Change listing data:

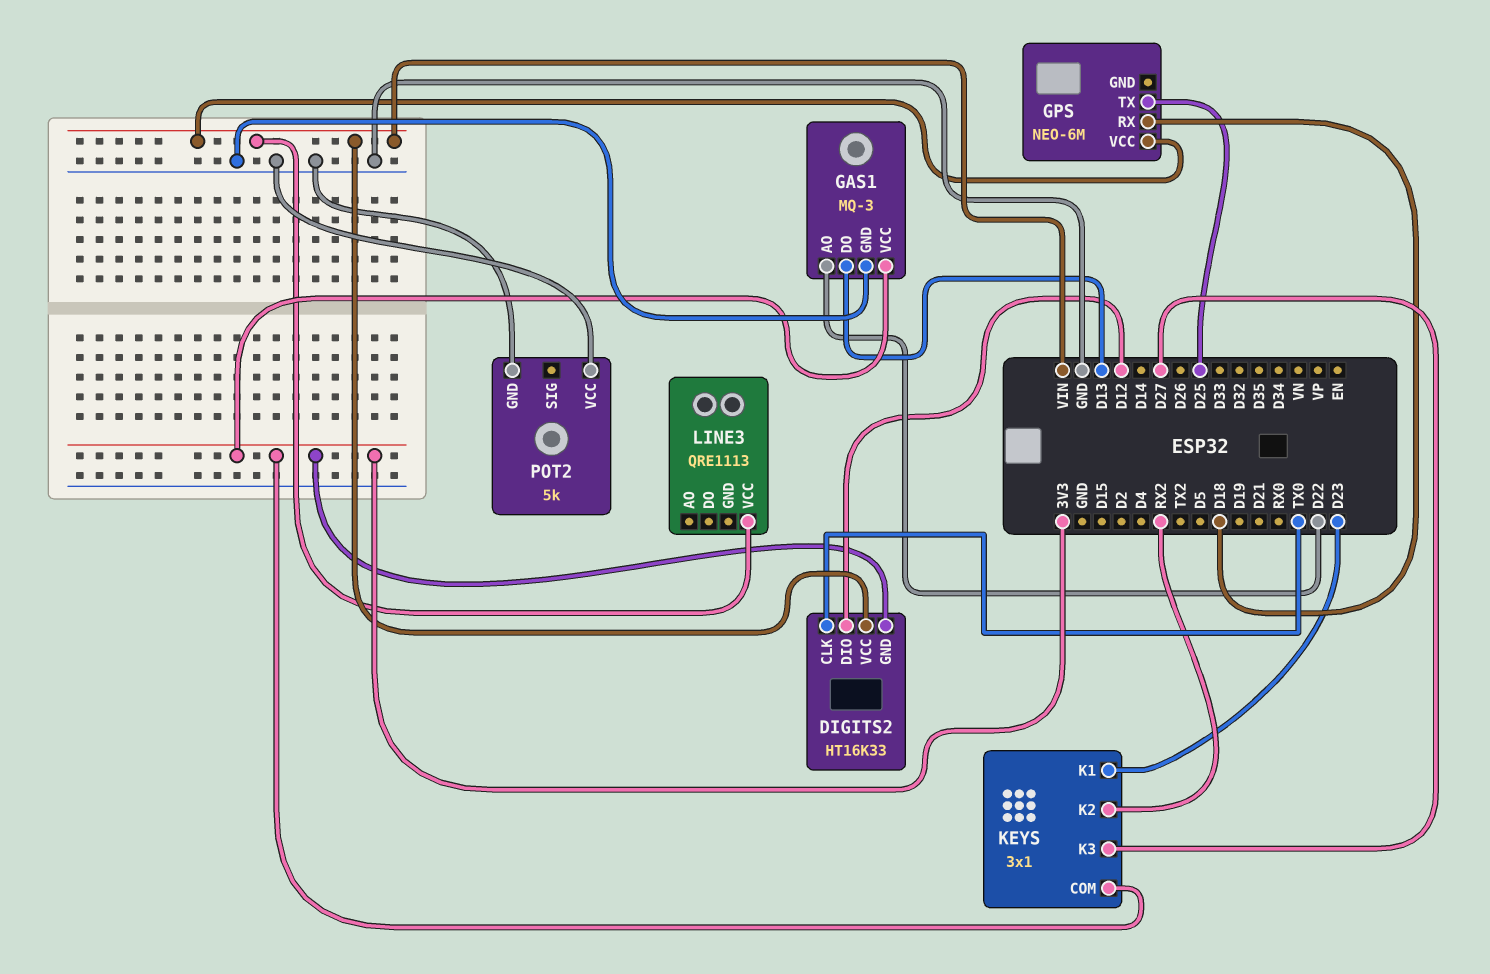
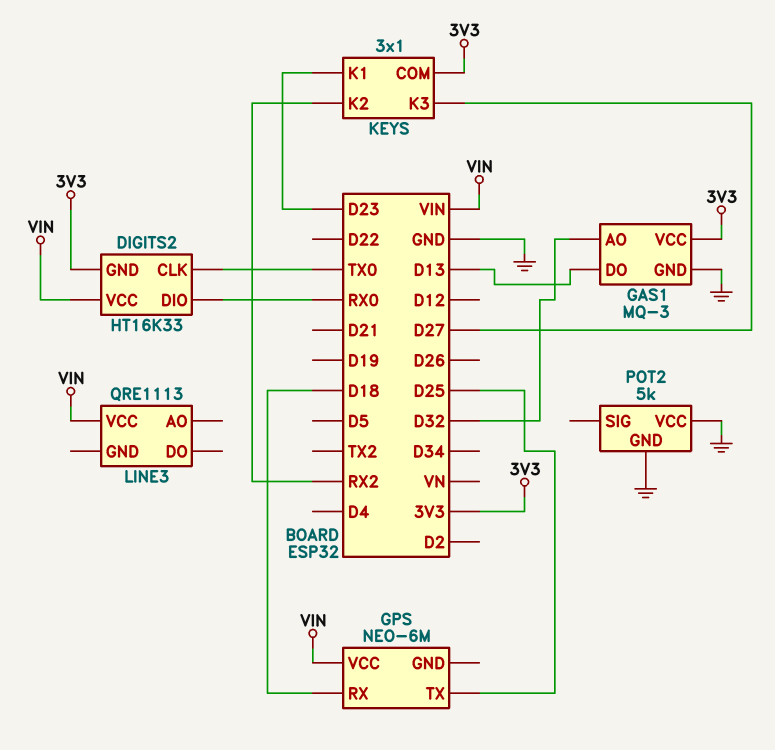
DIGITS2 pin DIO: D12 -> RX0
GAS1 pin AO: D22 -> D32

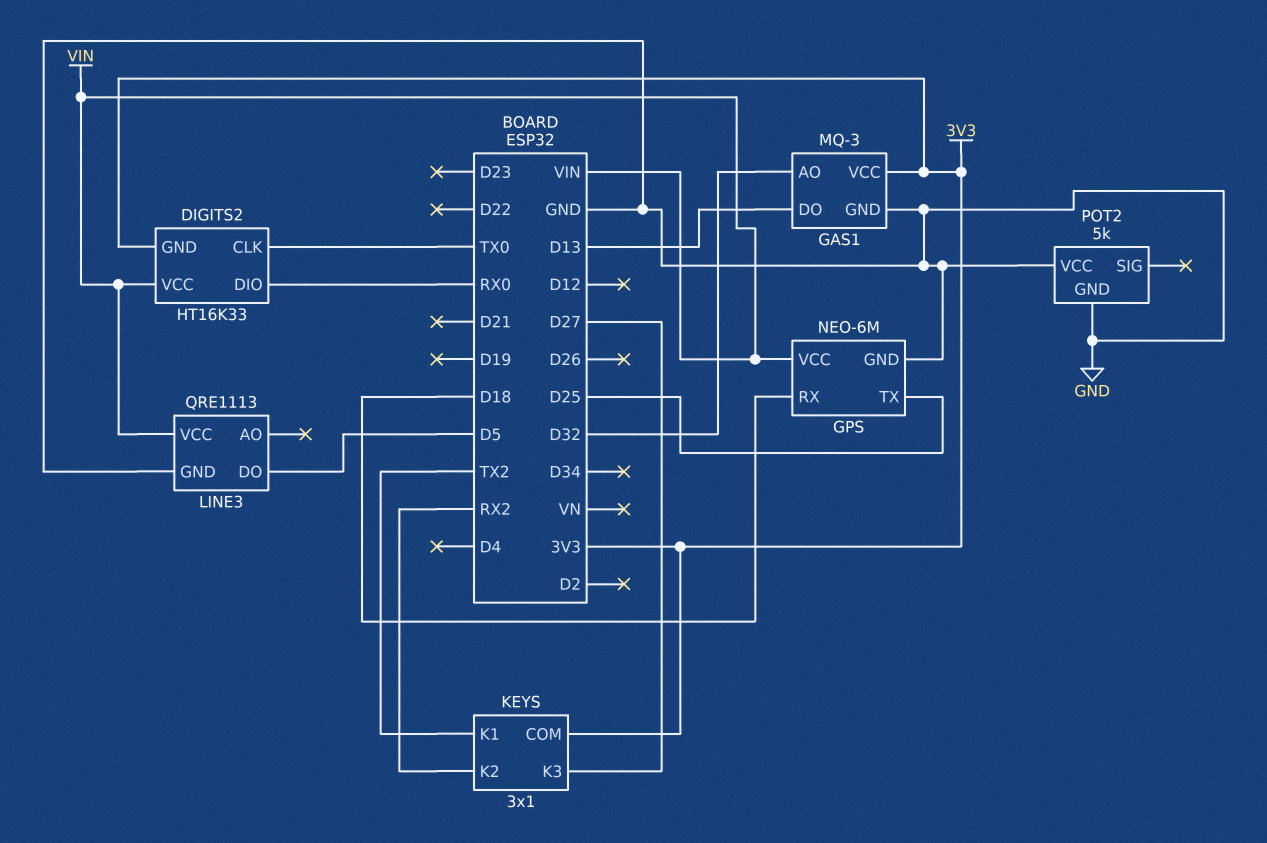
GPS pin GND: none -> GND
KEYS pin K1: D23 -> TX2
LINE3 pin DO: none -> D5
LINE3 pin GND: none -> GND

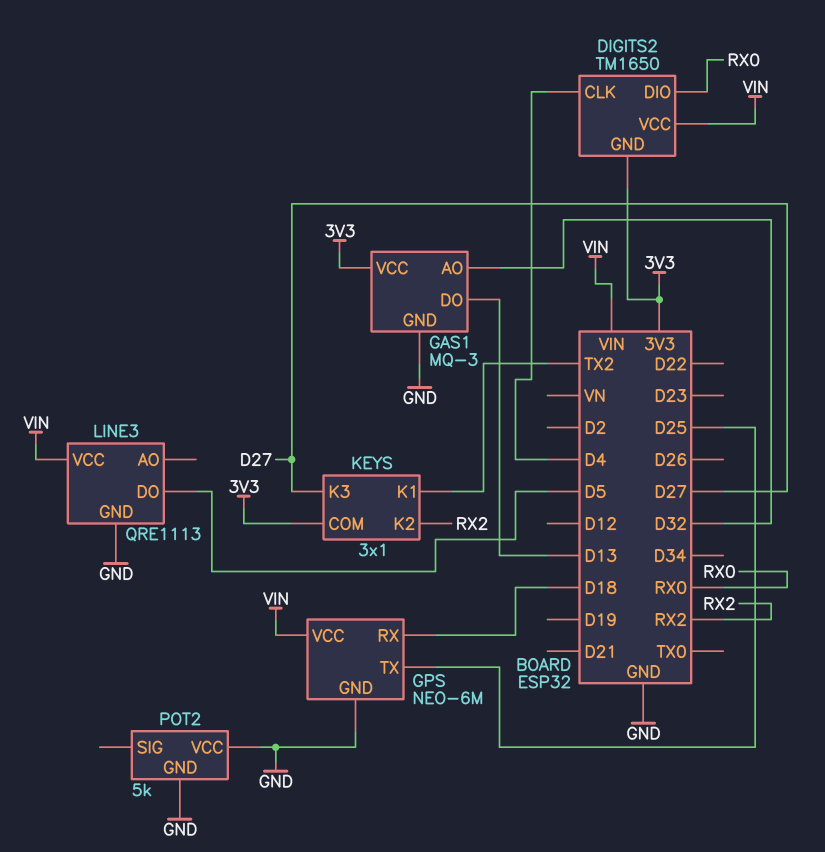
DIGITS2: HT16K33 -> TM1650
DIGITS2 pin CLK: TX0 -> D4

● **What to produce**
Copy out all the data exactly. No images belong in the copy.

● **Solution for this task**
DIGITS2 pin DIO: D12 -> RX0
GAS1 pin AO: D22 -> D32

GPS pin GND: none -> GND
KEYS pin K1: D23 -> TX2
LINE3 pin DO: none -> D5
LINE3 pin GND: none -> GND

DIGITS2: HT16K33 -> TM1650
DIGITS2 pin CLK: TX0 -> D4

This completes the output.